• WHAT THE TASK ASKS:
Reproduce exactly the lines from the one containing "TP2: test point (ISO_E) -> none" through the end of the listing, minus the pictures.

• DATASET RECORDS:
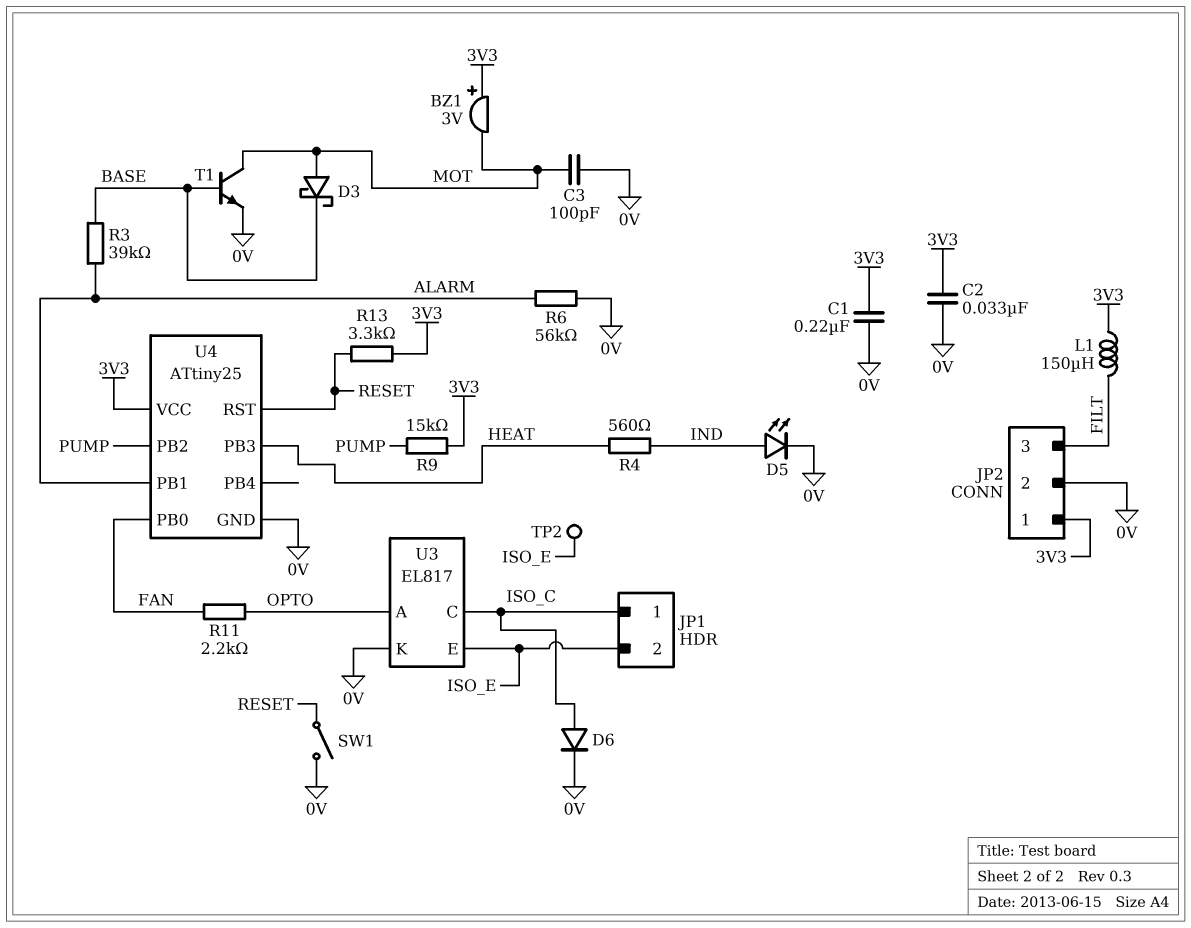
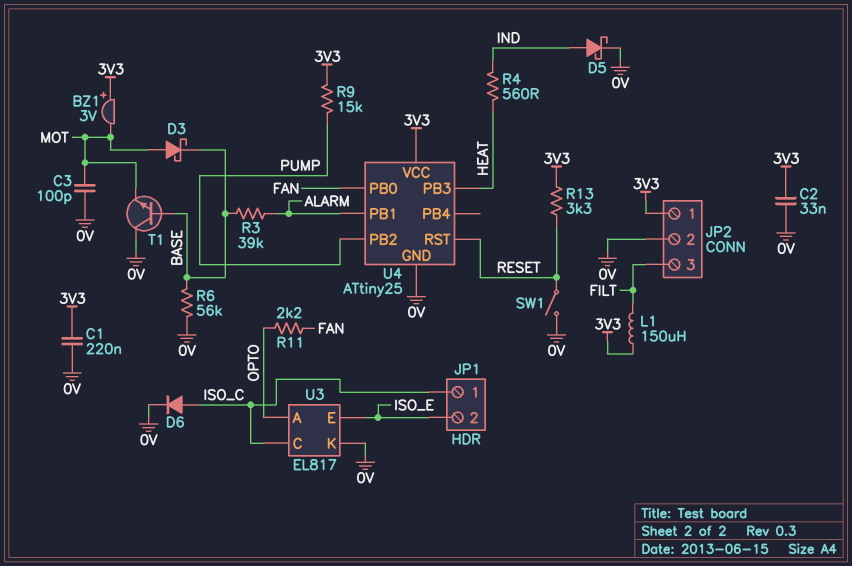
D5: LED (A IND, K 0V) -> schottky (A IND, K 0V)
R6: 56k (0V, ALARM) -> 56k (0V, BASE)
T1: NPN (B BASE, C MOT, E 0V) -> NPN (B BASE, C 0V, E MOT)
TP2: test point (ISO_E) -> none

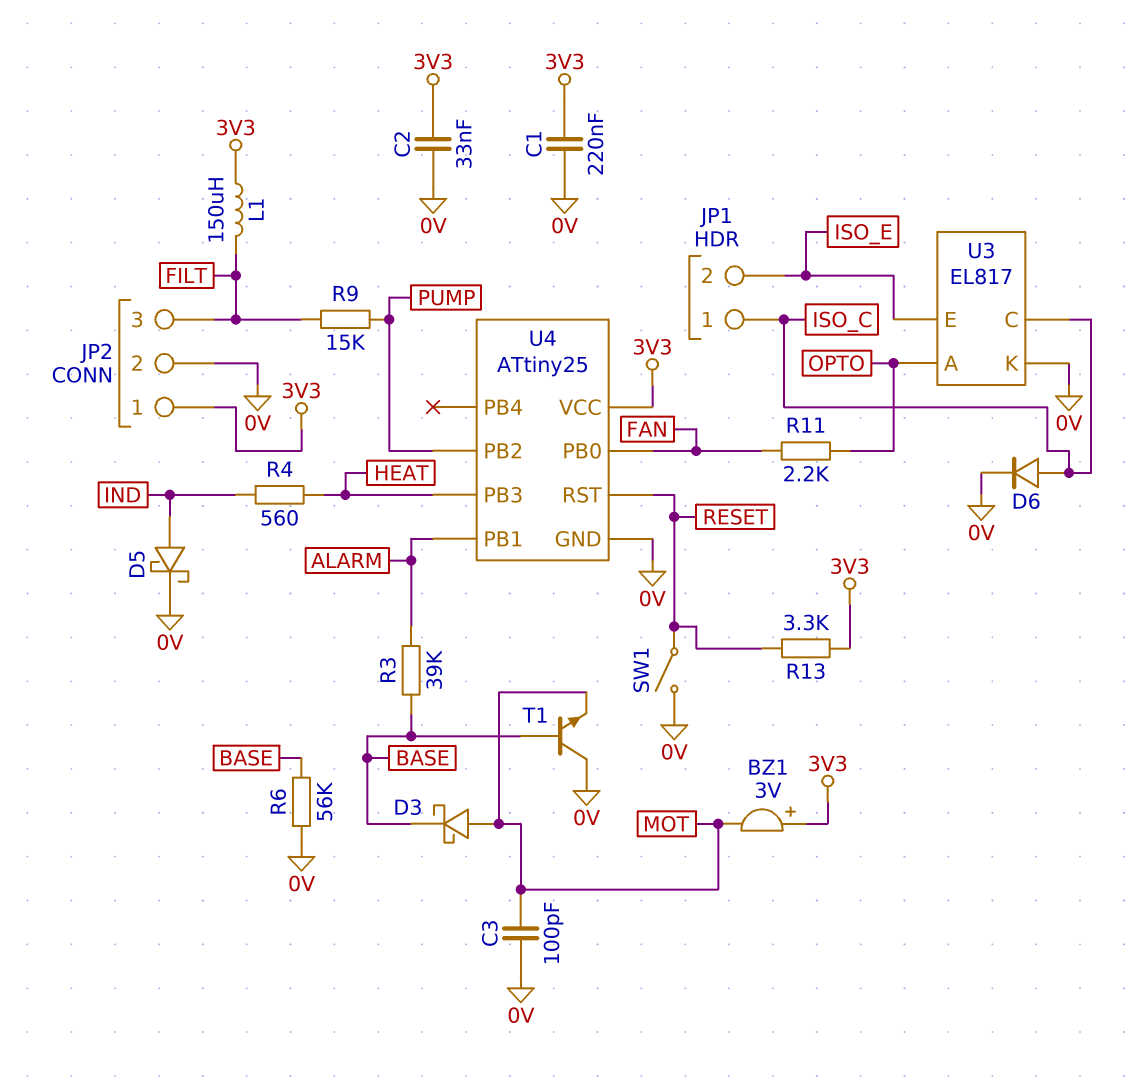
R9: 15k (3V3, PUMP) -> 15k (FILT, PUMP)

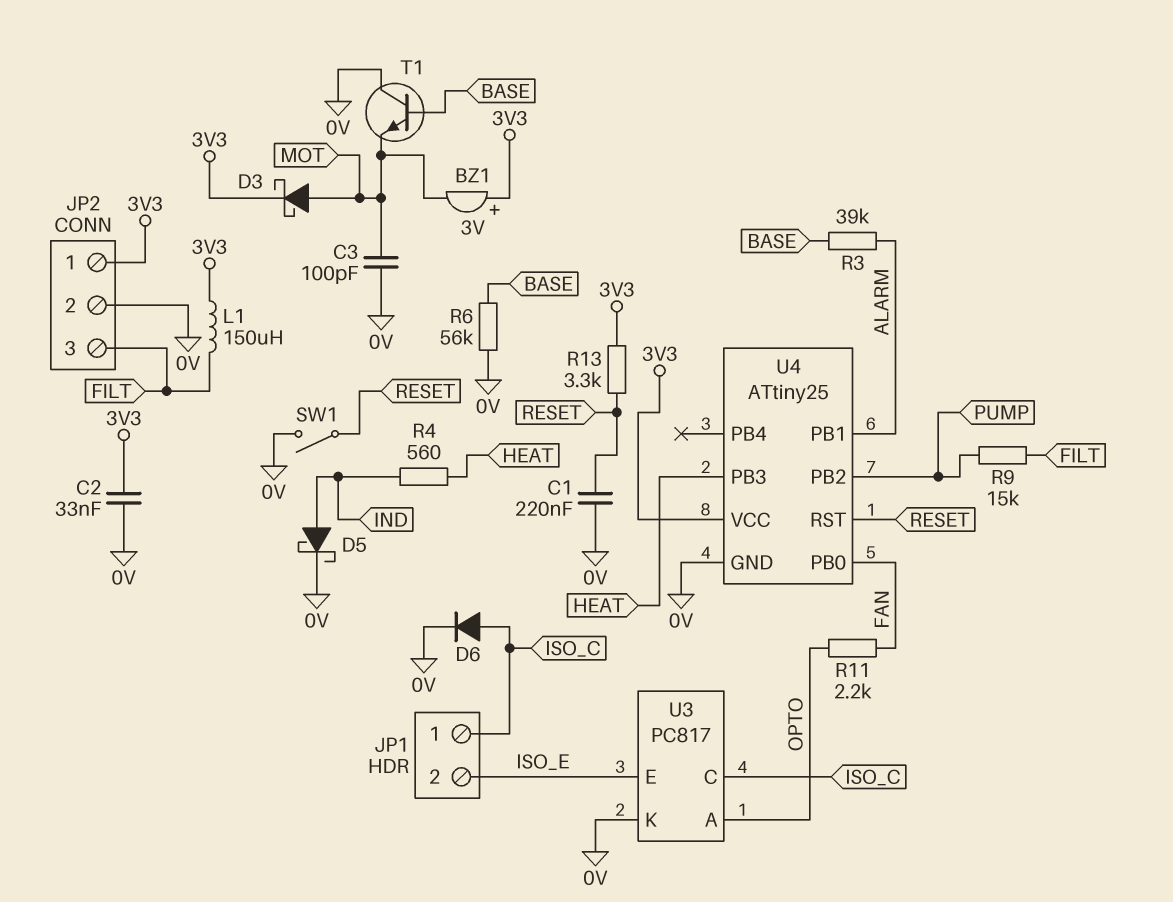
C1: 220nF (0V, 3V3) -> 220nF (0V, RESET)
D3: schottky (A MOT, K BASE) -> schottky (A MOT, K 3V3)
U3: EL817 -> PC817

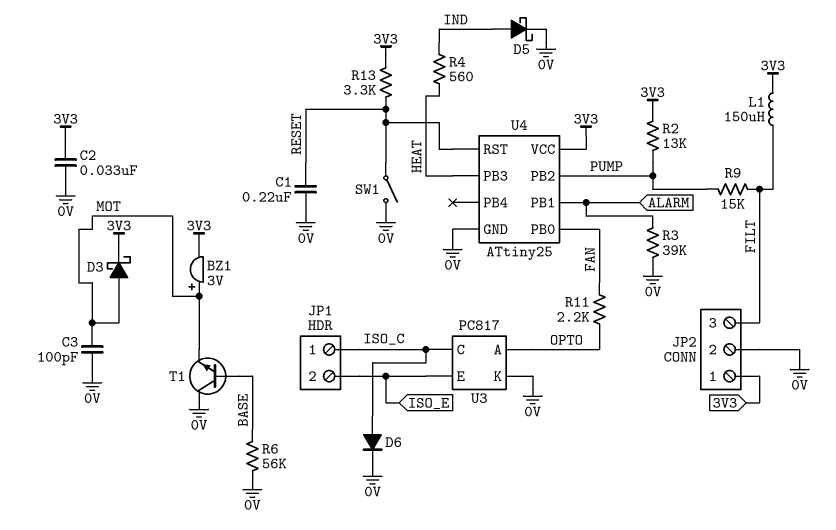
BZ1: buzzer 3V (plus 3V3, minus MOT) -> buzzer 3V (plus MOT, minus 3V3)
R2: none -> 13k (3V3, PUMP)
R3: 39k (ALARM, BASE) -> 39k (0V, ALARM)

• SOLVED EXERCISE:
TP2: test point (ISO_E) -> none

R9: 15k (3V3, PUMP) -> 15k (FILT, PUMP)

C1: 220nF (0V, 3V3) -> 220nF (0V, RESET)
D3: schottky (A MOT, K BASE) -> schottky (A MOT, K 3V3)
U3: EL817 -> PC817

BZ1: buzzer 3V (plus 3V3, minus MOT) -> buzzer 3V (plus MOT, minus 3V3)
R2: none -> 13k (3V3, PUMP)
R3: 39k (ALARM, BASE) -> 39k (0V, ALARM)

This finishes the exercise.